YOUR ASSIGNMENT:
Word for word, reproduce the records, keeping none of the pictures.

DATA FOR THIS TASK:
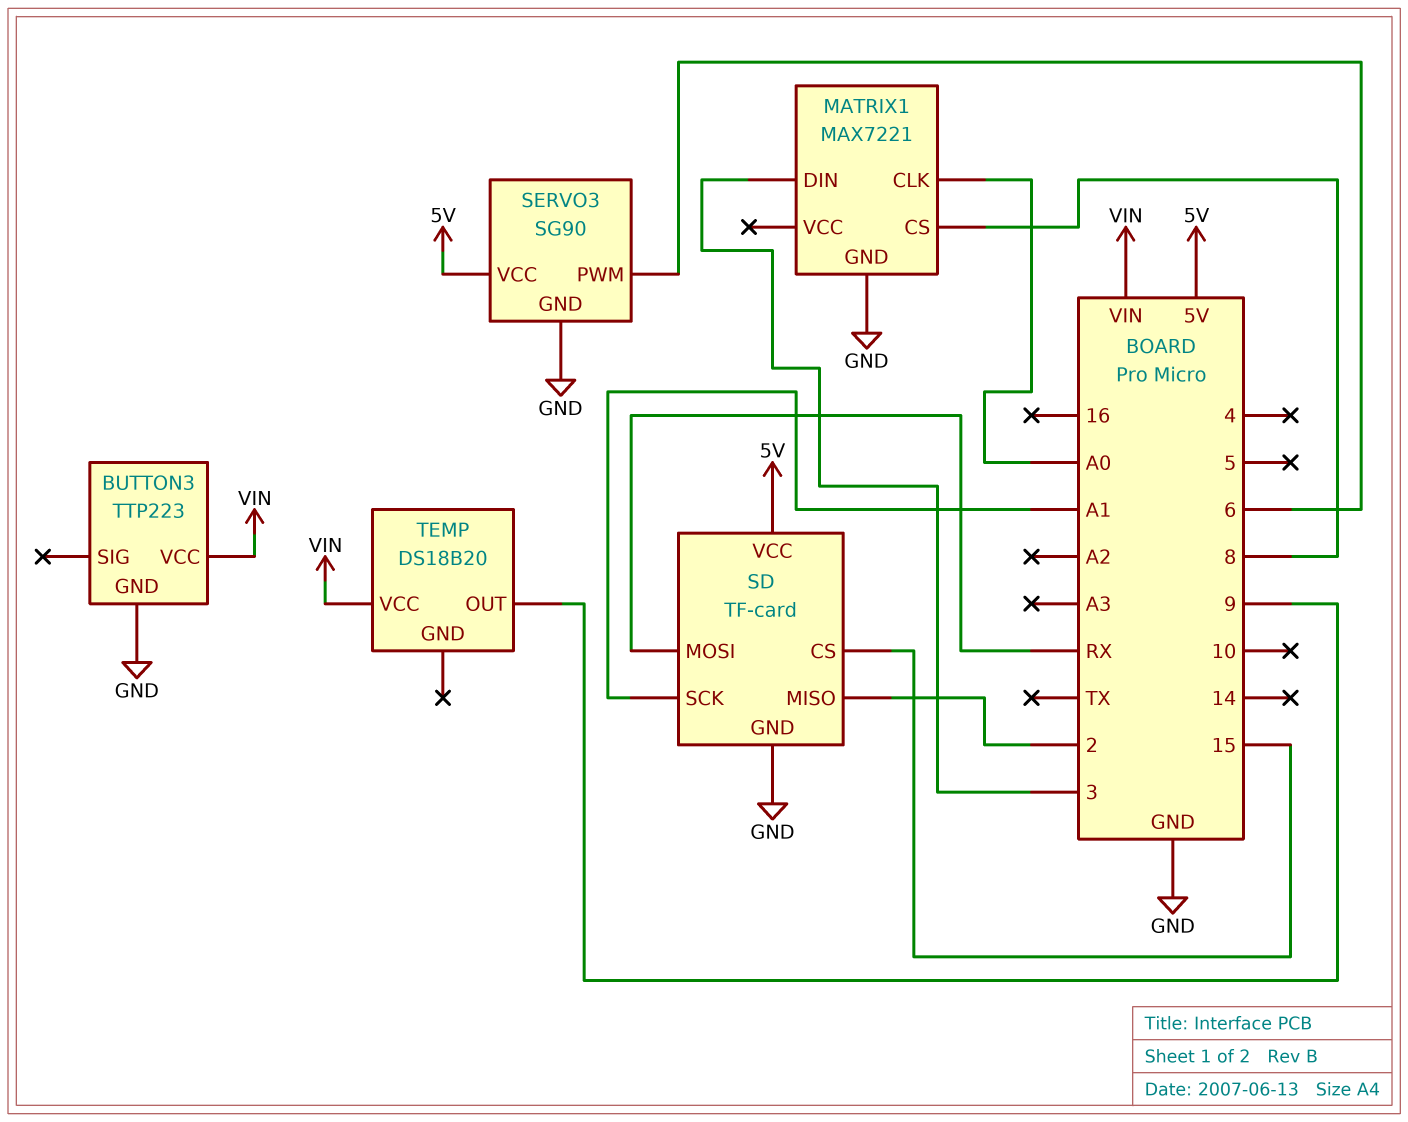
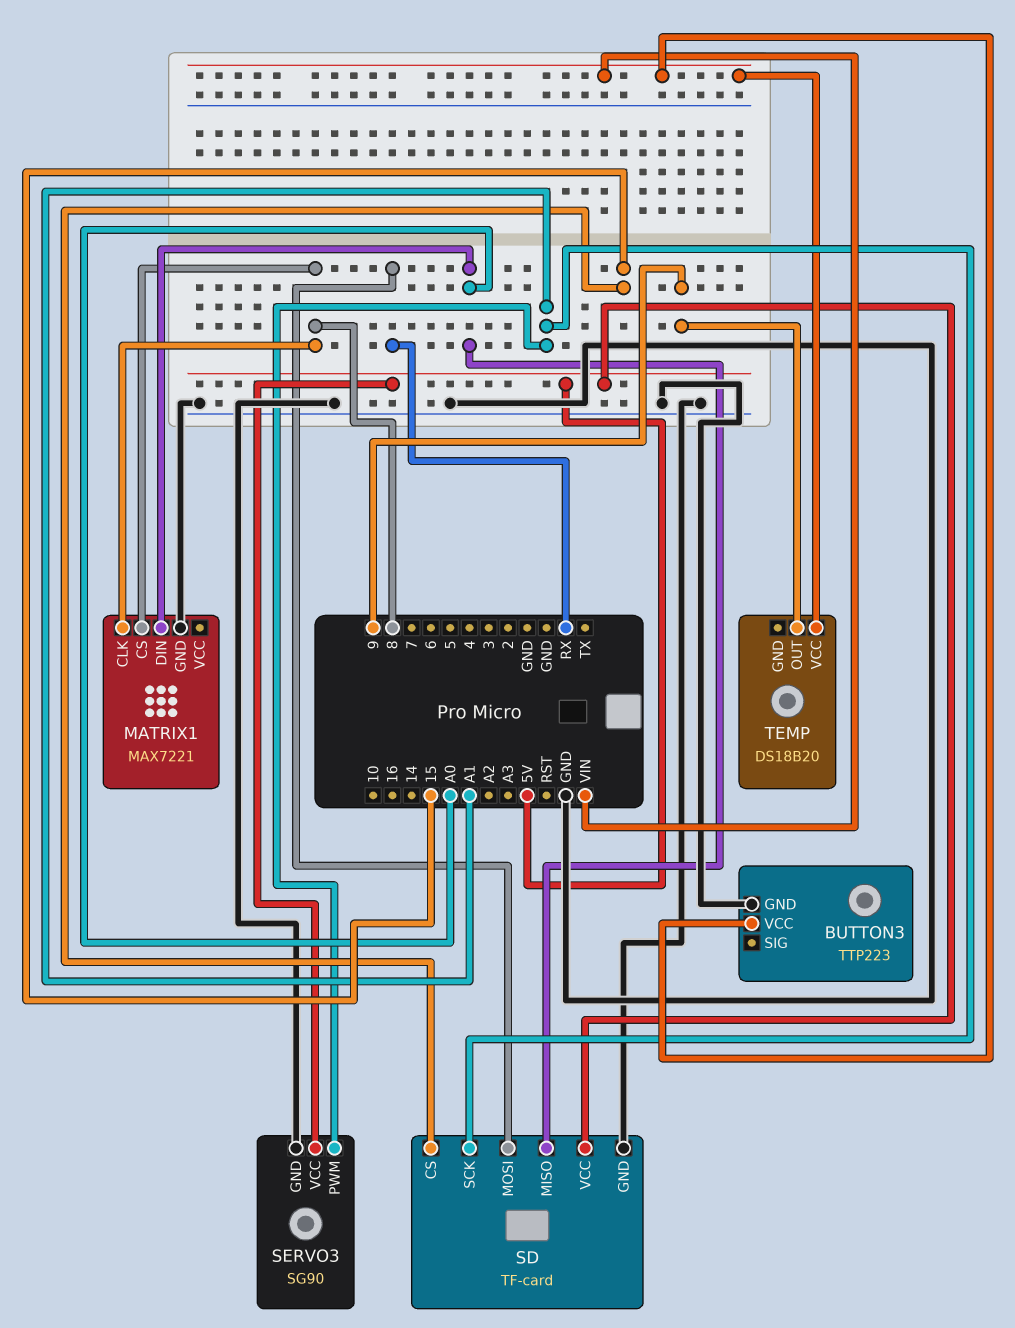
MATRIX1 pin CLK: A0 -> 8
MATRIX1 pin DIN: 3 -> A0
SD pin MISO: 2 -> A0
SERVO3 pin PWM: 6 -> A1

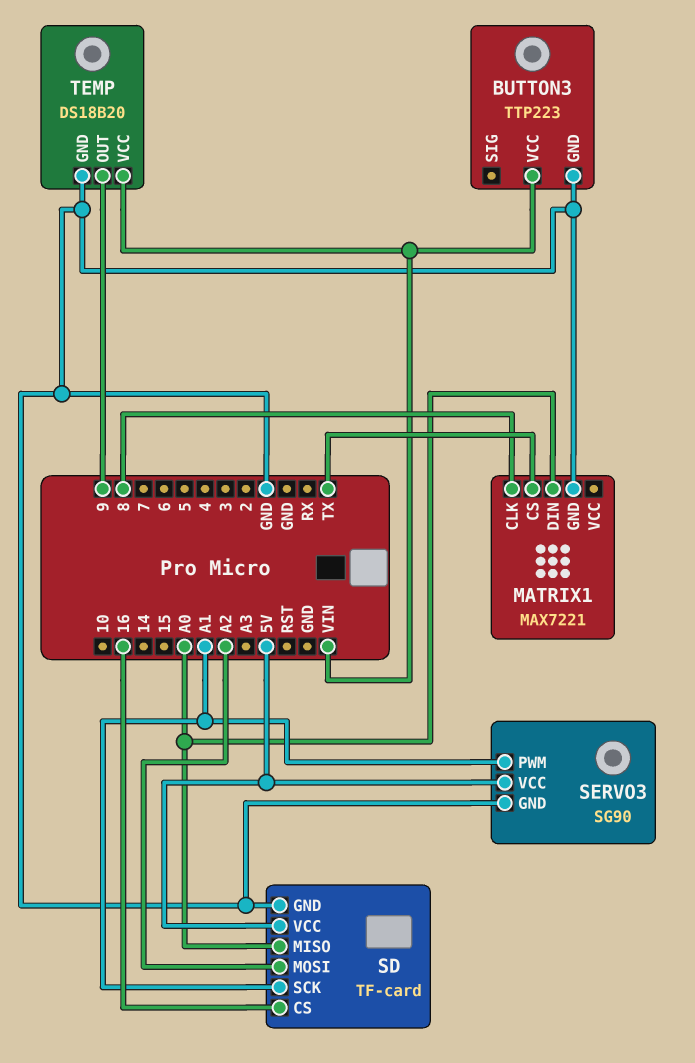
MATRIX1 pin CS: 8 -> TX
SD pin CS: 15 -> 16
SD pin MOSI: RX -> A2
TEMP pin GND: none -> GND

SOLUTION FOR THIS EXERCISE:
MATRIX1 pin CLK: A0 -> 8
MATRIX1 pin DIN: 3 -> A0
SD pin MISO: 2 -> A0
SERVO3 pin PWM: 6 -> A1

MATRIX1 pin CS: 8 -> TX
SD pin CS: 15 -> 16
SD pin MOSI: RX -> A2
TEMP pin GND: none -> GND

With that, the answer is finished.